PROBLEM ->
Everything in the records must be reproduced exactly, except for the pictures.
★ ★ ★ ★
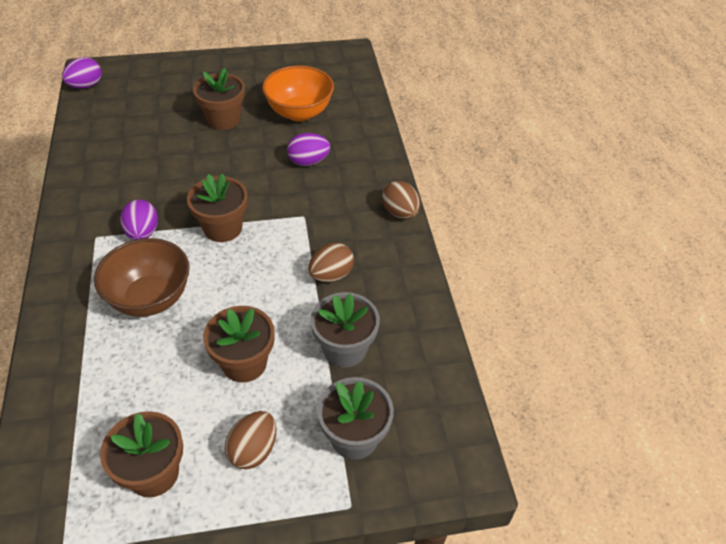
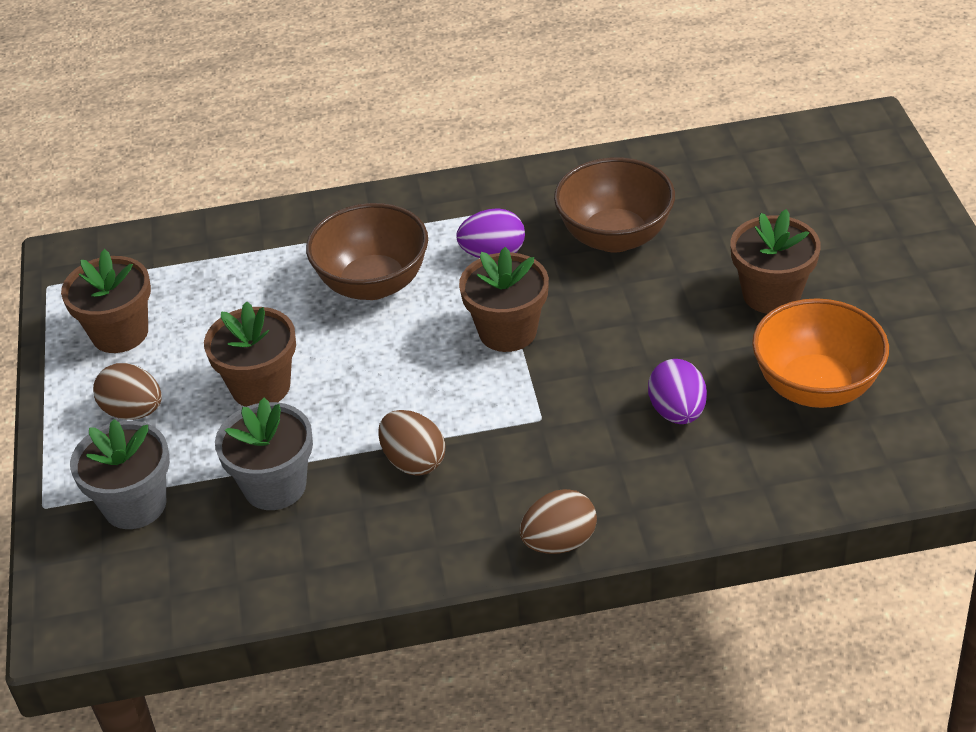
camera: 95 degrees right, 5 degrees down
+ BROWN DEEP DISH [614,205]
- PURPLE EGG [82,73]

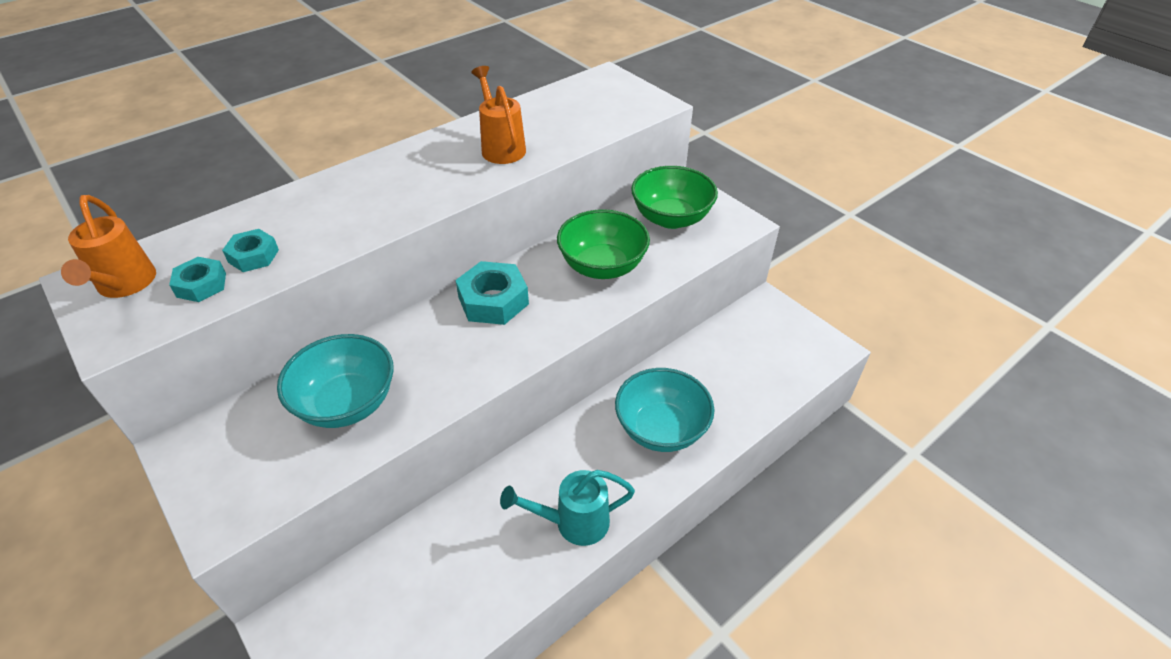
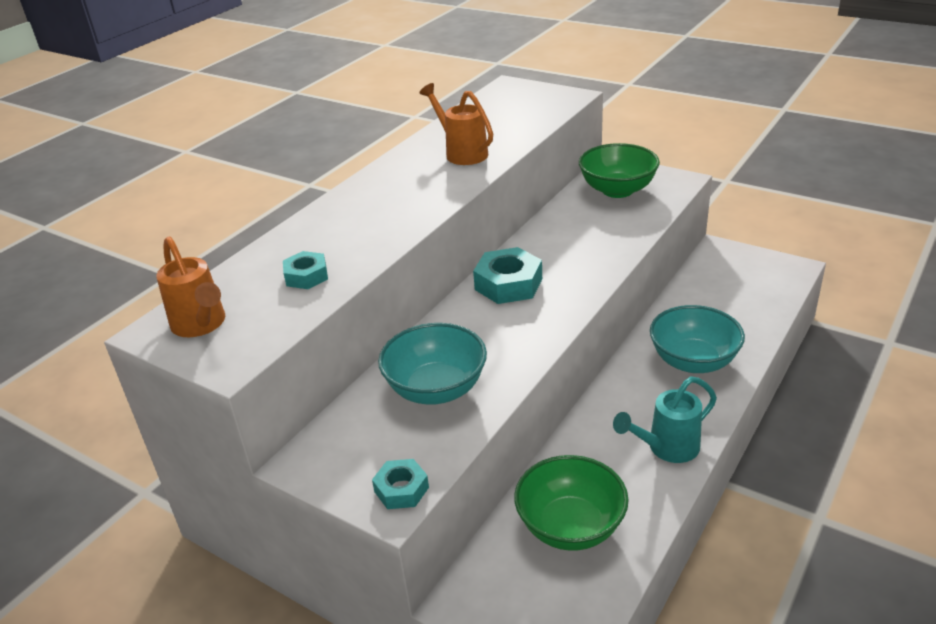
camera: 15 degrees left, 10 degrees down
~ AQUA HEXAGON NUT [197,279] to [400,484]
~ LEAF-GREEN DEEP DISH [603,244] to [571,503]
★ ★ ★ ★
TASK RESPONSE ->
camera: 95 degrees right, 5 degrees down
+ BROWN DEEP DISH [614,205]
- PURPLE EGG [82,73]

camera: 15 degrees left, 10 degrees down
~ AQUA HEXAGON NUT [197,279] to [400,484]
~ LEAF-GREEN DEEP DISH [603,244] to [571,503]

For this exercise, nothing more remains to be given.